■ Required work:
The answer is to be an exact copy of the lines below running from the line with "MIC pin OUT: A3 -> B1" down to the line with "MIC pin GND: GND -> 3V3", both ends included, and nothing more.

■ Source data:
*** Block opens ***

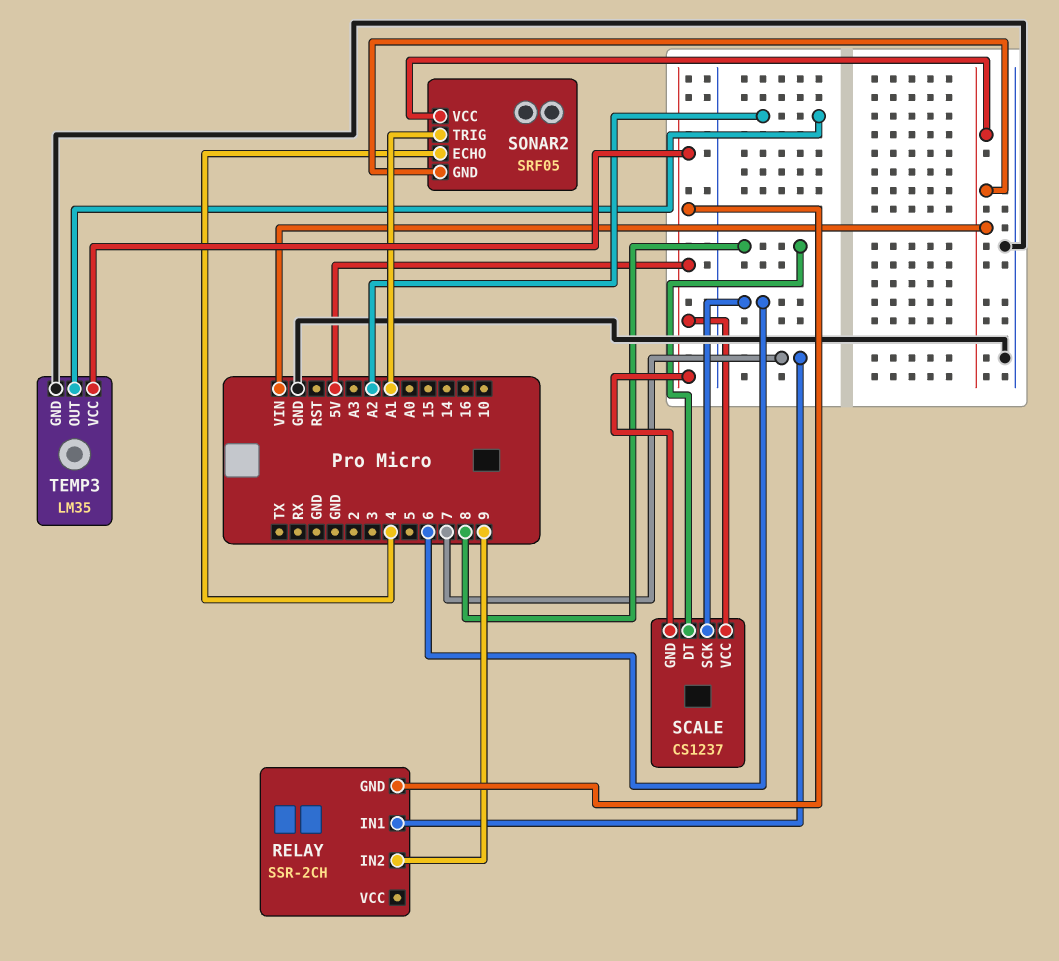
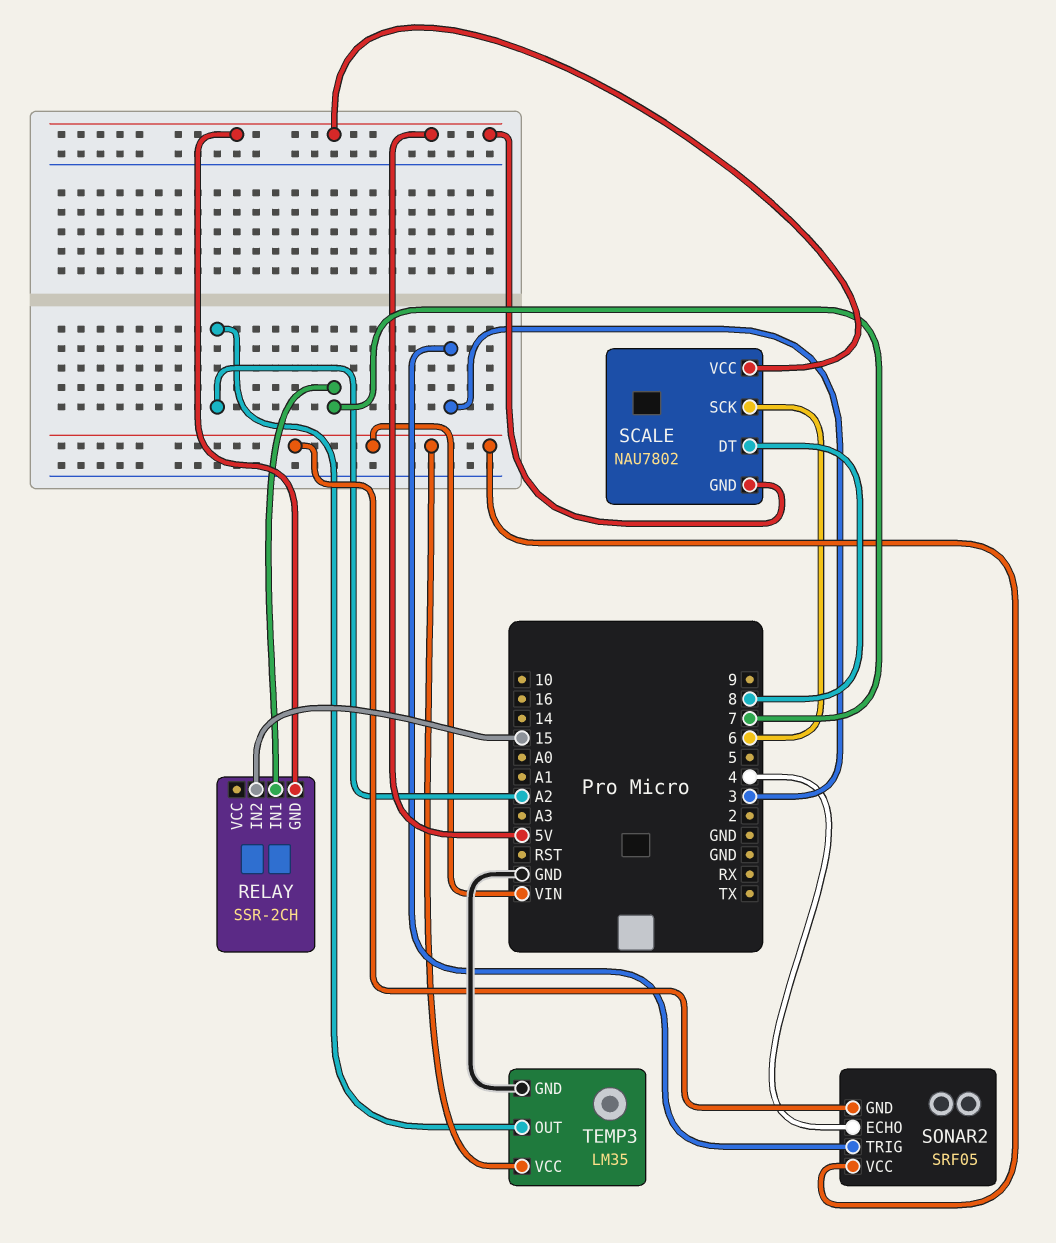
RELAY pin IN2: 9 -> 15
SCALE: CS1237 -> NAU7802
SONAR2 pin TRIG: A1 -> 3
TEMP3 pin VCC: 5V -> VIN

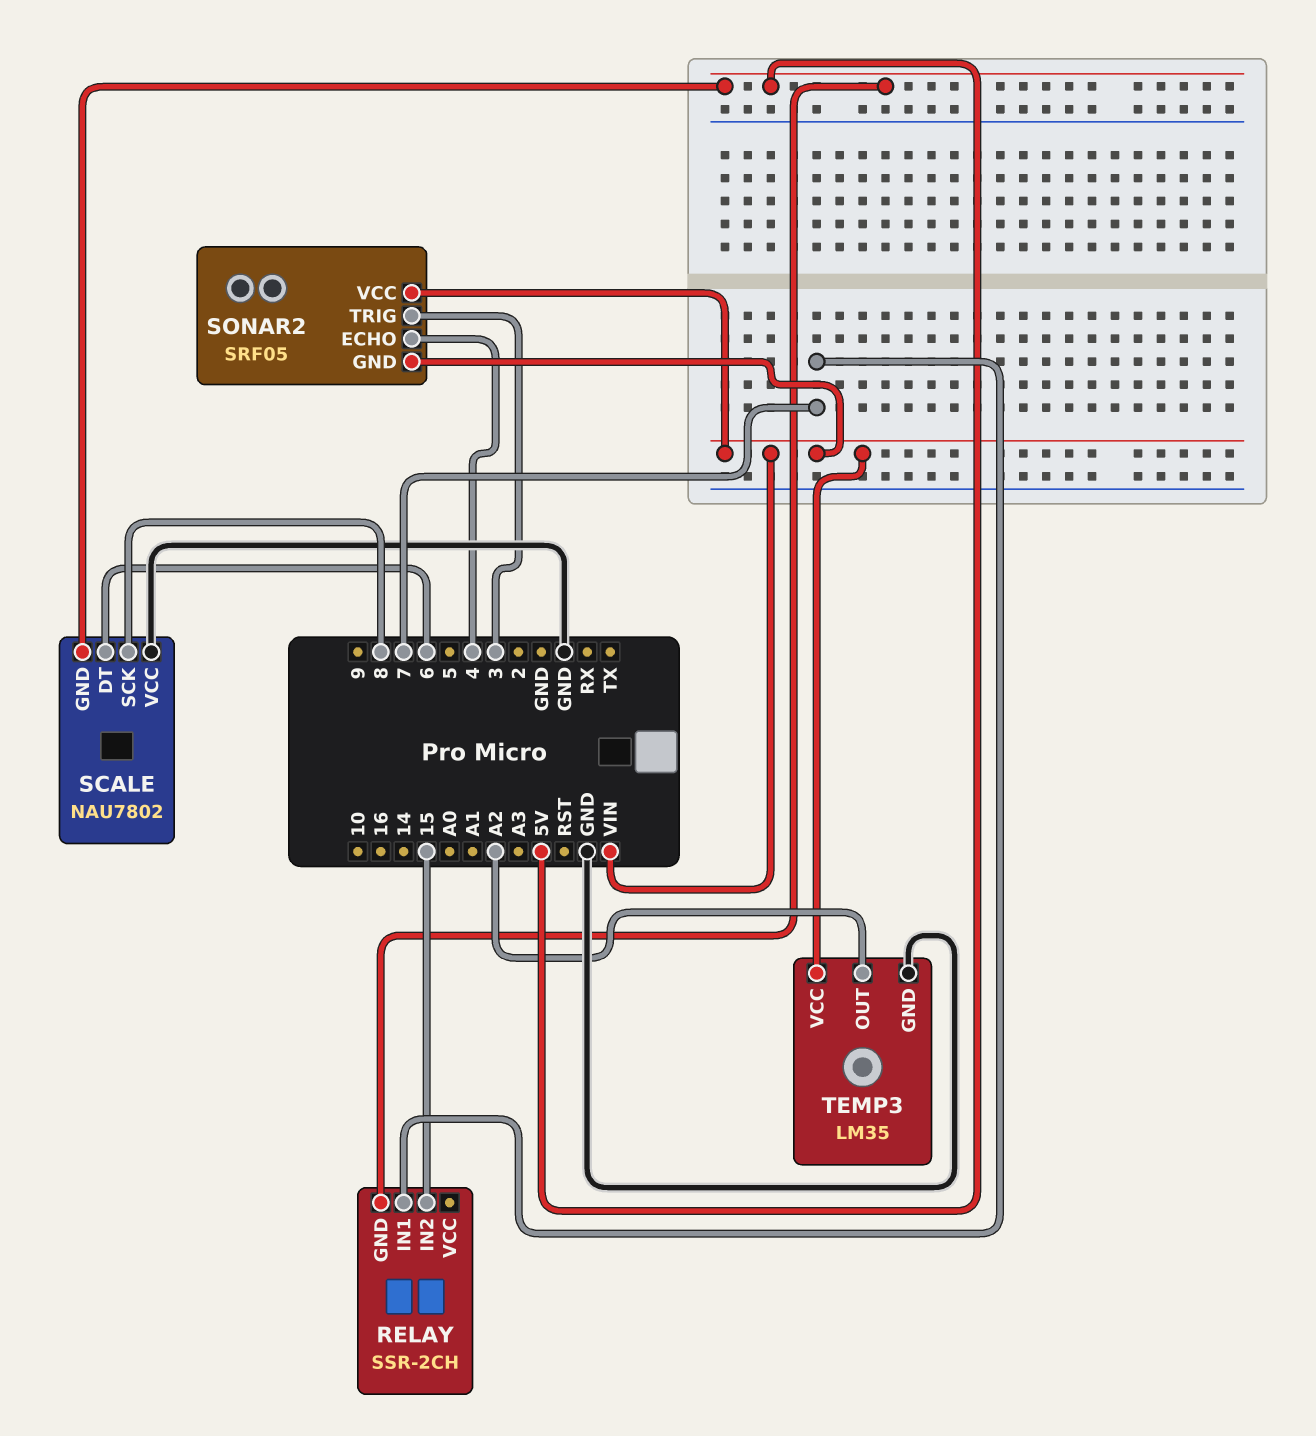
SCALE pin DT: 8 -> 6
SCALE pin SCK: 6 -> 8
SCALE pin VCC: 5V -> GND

*** Block closes ***
*** Block opens ***

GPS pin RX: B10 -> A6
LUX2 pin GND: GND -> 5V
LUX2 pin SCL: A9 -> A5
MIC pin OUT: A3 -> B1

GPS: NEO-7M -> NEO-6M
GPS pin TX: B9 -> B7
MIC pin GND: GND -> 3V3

*** Block closes ***

■ Answer for this exercise:
MIC pin OUT: A3 -> B1

GPS: NEO-7M -> NEO-6M
GPS pin TX: B9 -> B7
MIC pin GND: GND -> 3V3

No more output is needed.